Every line of the material below in which "moved" shows up is to be located and copied.

↓

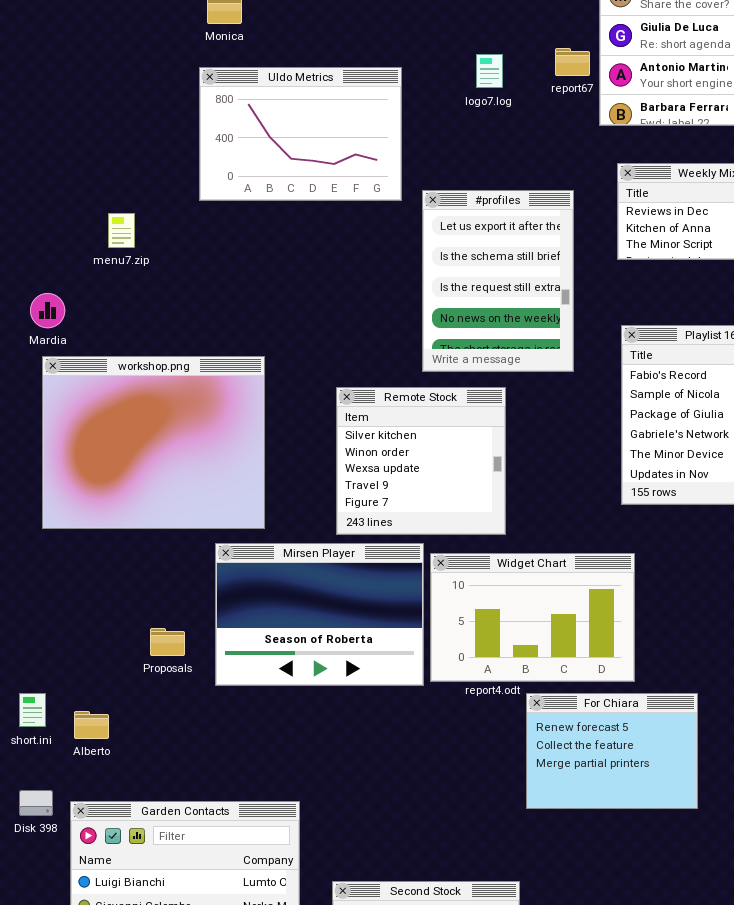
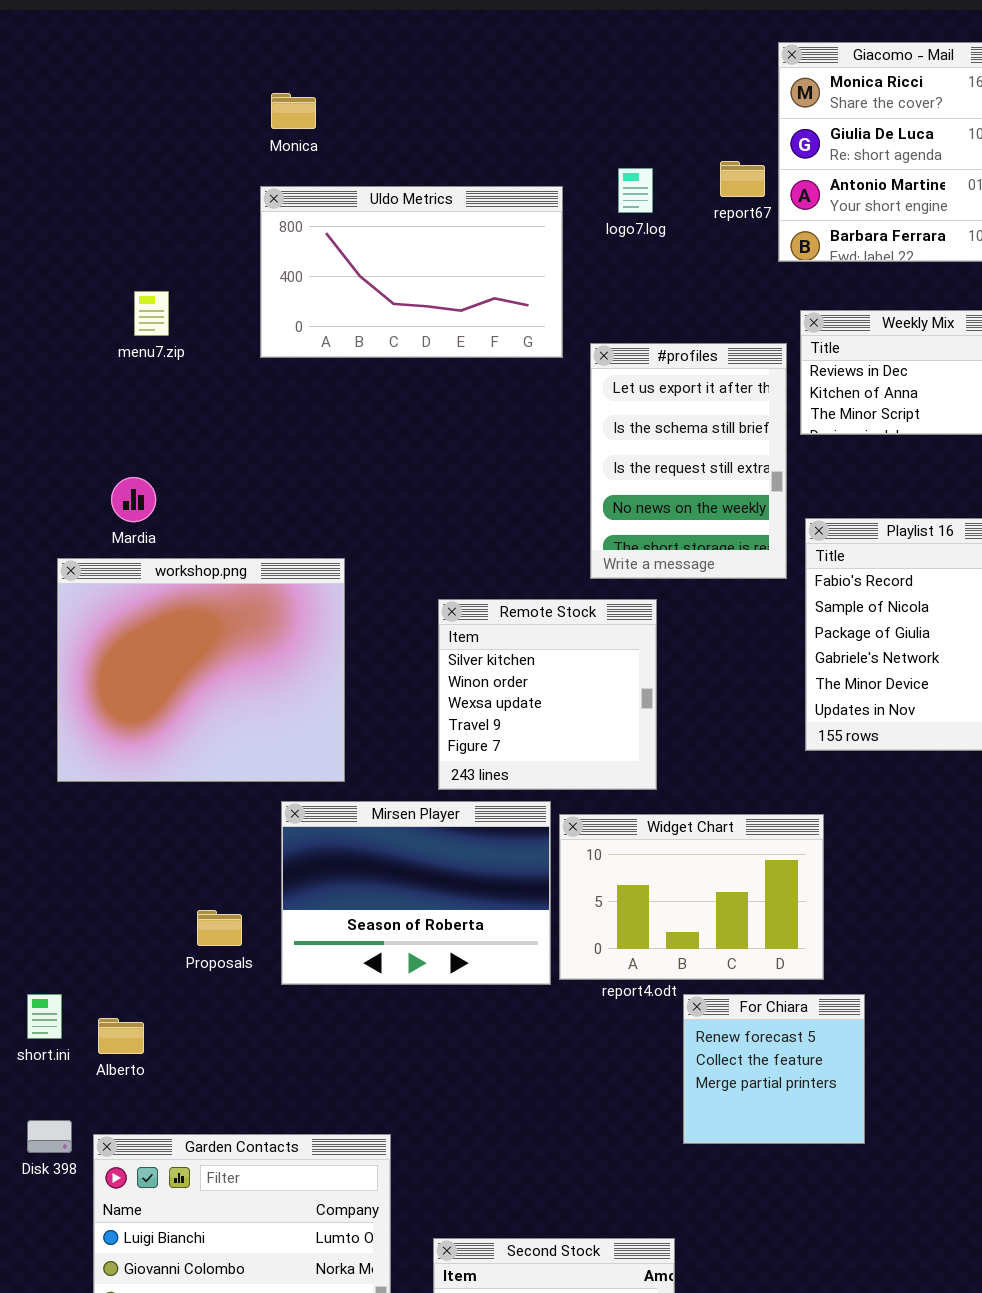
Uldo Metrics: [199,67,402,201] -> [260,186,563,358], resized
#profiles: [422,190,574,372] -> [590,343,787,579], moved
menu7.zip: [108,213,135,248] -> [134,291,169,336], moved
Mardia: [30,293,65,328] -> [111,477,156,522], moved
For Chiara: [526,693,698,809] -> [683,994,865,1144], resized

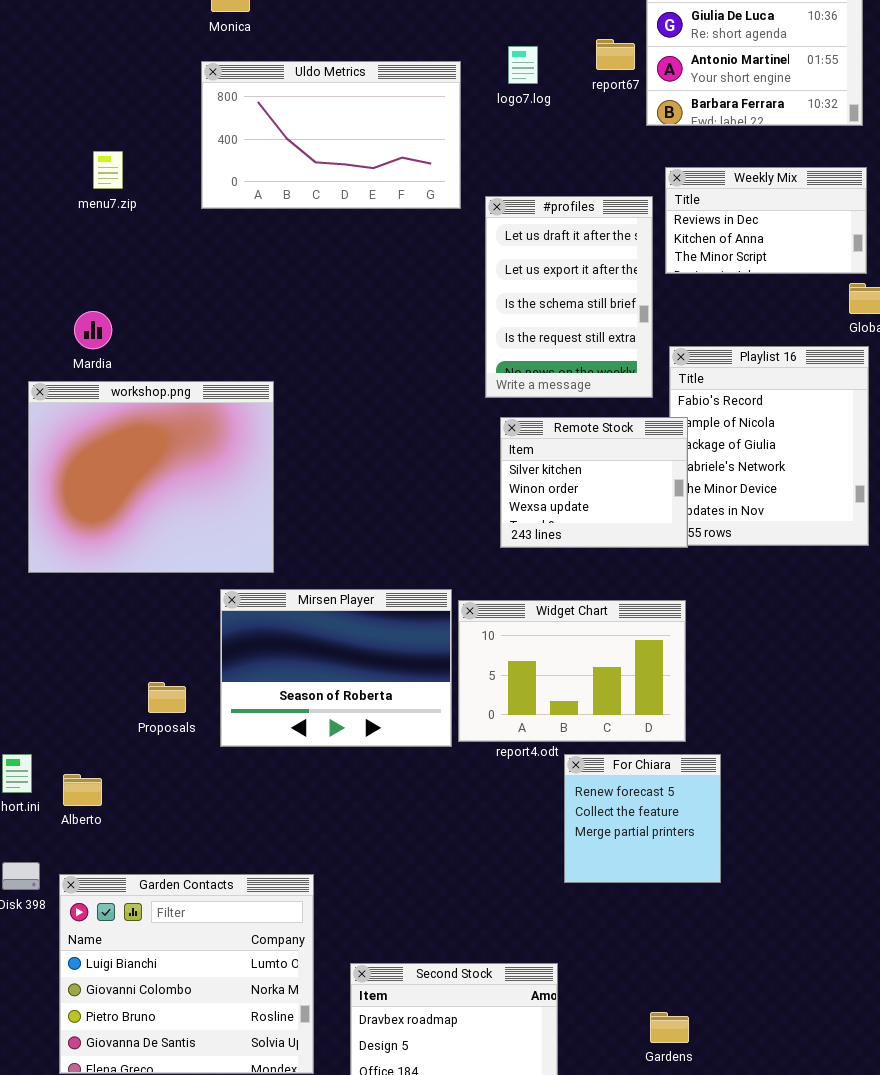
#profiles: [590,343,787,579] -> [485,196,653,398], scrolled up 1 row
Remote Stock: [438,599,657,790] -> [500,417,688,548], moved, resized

↑

OUTPUT OF THE TASK =>
#profiles: [422,190,574,372] -> [590,343,787,579], moved
menu7.zip: [108,213,135,248] -> [134,291,169,336], moved
Mardia: [30,293,65,328] -> [111,477,156,522], moved
Remote Stock: [438,599,657,790] -> [500,417,688,548], moved, resized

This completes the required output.